• **What to do**: Return every line of the entries that includes the word "yellow".

════

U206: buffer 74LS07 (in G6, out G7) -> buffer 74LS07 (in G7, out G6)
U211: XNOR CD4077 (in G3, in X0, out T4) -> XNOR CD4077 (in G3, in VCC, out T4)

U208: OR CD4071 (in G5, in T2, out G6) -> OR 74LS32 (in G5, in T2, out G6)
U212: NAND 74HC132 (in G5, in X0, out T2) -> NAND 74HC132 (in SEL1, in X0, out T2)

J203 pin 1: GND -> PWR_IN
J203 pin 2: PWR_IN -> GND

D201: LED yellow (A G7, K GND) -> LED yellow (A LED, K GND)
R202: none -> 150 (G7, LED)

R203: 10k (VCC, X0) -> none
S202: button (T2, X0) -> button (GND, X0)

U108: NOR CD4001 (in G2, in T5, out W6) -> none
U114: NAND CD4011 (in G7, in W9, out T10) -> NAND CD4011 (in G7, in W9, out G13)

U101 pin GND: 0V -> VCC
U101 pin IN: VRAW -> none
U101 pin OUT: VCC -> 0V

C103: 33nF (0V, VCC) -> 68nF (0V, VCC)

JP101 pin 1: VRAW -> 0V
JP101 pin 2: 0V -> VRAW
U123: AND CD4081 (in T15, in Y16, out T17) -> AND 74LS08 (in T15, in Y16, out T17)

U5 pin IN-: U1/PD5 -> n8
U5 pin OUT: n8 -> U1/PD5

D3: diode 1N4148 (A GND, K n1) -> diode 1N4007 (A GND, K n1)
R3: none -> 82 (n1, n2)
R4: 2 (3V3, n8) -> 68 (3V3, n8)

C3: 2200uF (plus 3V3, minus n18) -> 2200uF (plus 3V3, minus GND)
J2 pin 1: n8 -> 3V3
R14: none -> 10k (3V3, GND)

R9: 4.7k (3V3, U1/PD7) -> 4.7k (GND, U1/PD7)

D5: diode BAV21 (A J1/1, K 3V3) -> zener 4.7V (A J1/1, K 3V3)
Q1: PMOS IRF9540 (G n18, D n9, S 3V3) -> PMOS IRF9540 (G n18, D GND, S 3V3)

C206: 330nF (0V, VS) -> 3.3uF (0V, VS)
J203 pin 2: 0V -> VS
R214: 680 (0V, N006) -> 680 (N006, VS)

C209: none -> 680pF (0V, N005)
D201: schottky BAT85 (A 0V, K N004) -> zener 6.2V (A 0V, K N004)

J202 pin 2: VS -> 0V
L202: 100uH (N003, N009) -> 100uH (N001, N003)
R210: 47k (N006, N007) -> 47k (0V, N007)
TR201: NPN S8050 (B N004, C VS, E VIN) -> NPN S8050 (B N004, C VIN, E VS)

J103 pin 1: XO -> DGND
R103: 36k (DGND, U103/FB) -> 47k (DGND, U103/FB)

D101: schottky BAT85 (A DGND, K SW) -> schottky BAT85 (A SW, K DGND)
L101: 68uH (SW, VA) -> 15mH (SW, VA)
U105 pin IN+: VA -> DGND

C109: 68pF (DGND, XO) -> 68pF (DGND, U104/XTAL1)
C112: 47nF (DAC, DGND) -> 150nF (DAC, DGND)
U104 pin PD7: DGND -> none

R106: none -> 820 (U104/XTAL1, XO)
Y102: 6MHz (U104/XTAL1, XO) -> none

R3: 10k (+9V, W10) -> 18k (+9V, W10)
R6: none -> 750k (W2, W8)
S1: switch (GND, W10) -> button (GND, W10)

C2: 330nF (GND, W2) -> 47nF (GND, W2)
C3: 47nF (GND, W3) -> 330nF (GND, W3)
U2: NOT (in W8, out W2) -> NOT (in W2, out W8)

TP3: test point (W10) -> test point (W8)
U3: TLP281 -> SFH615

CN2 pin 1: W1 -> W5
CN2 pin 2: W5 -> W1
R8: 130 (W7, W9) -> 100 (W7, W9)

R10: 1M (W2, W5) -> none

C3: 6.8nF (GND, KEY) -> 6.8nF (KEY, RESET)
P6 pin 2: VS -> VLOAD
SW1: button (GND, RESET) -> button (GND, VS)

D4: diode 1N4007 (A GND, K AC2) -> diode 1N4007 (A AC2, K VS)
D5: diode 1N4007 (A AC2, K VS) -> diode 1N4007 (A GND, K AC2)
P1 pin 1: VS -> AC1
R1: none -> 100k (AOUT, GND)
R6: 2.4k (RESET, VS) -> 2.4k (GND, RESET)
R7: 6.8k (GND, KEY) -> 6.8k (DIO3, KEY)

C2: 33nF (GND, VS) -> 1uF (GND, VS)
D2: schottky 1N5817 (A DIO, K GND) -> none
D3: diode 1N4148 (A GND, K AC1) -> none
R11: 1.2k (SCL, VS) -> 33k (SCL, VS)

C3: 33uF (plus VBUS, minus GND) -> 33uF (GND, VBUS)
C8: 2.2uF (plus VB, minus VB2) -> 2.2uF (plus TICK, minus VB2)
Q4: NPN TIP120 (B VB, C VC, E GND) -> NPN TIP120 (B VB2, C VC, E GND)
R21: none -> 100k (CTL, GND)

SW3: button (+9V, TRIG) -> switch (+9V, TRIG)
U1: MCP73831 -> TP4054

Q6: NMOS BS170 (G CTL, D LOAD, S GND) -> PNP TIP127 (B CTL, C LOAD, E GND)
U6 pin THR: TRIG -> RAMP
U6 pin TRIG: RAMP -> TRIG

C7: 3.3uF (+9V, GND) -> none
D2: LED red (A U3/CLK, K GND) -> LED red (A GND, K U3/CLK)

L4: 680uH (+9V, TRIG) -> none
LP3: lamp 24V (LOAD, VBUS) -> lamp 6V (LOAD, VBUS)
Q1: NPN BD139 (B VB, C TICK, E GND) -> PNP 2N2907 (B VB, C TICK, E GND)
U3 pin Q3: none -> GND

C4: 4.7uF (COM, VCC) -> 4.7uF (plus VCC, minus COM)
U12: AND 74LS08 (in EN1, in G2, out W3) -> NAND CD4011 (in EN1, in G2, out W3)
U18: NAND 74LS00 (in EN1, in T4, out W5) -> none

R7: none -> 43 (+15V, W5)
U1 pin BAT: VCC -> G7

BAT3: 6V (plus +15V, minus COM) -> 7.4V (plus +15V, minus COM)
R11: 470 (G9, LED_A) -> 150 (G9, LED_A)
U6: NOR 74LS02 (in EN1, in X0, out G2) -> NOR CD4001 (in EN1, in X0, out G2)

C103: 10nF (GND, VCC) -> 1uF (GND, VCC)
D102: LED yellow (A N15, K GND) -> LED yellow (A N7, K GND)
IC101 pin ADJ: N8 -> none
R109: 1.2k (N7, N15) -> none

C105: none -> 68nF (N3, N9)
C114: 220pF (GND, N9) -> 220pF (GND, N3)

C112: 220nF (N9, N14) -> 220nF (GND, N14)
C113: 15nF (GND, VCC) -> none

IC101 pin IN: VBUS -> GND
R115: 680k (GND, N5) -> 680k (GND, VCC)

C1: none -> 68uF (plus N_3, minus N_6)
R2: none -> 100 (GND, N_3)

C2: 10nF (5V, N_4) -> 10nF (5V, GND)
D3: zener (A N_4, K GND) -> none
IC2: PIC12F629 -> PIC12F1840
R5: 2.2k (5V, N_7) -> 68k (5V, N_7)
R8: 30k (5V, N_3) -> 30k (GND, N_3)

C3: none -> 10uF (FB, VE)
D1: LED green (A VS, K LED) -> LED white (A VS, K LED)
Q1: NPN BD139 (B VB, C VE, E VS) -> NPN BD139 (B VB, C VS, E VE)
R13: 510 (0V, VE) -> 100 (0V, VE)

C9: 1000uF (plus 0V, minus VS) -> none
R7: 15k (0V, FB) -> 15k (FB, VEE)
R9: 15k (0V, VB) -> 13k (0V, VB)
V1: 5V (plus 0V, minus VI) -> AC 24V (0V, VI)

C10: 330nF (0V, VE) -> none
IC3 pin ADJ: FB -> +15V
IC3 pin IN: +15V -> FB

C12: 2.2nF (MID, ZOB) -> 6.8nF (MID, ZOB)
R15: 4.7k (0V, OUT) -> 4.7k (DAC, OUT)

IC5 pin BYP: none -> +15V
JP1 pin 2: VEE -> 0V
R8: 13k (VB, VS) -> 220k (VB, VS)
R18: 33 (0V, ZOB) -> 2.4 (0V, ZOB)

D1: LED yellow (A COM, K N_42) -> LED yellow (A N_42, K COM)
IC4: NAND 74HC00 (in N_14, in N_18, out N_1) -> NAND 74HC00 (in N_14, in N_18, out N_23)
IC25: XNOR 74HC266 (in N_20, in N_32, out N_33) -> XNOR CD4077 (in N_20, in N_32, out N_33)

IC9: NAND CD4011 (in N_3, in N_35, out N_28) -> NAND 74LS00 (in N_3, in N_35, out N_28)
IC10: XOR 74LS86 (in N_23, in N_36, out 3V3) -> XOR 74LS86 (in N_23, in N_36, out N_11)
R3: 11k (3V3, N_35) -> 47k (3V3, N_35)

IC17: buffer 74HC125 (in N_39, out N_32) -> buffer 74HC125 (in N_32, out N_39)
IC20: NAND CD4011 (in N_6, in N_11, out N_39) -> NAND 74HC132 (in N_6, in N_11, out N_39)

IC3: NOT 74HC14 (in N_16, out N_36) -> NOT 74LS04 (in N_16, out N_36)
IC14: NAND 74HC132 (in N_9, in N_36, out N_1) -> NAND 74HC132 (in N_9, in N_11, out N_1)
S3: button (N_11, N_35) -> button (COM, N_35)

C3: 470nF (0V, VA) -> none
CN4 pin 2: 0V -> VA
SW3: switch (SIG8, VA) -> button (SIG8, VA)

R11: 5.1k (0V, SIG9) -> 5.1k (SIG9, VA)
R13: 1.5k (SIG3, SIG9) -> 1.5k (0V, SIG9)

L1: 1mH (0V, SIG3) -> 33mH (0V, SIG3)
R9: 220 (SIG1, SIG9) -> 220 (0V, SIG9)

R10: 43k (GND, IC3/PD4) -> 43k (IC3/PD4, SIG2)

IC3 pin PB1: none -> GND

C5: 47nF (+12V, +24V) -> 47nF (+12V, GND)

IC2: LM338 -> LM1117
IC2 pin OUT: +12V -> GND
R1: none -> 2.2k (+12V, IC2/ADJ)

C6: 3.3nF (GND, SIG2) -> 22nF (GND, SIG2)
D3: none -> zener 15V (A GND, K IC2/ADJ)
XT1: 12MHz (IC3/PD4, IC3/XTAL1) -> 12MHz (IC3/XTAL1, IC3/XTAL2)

════

• **Response below**:
D201: LED yellow (A G7, K GND) -> LED yellow (A LED, K GND)
D102: LED yellow (A N15, K GND) -> LED yellow (A N7, K GND)
D1: LED yellow (A COM, K N_42) -> LED yellow (A N_42, K COM)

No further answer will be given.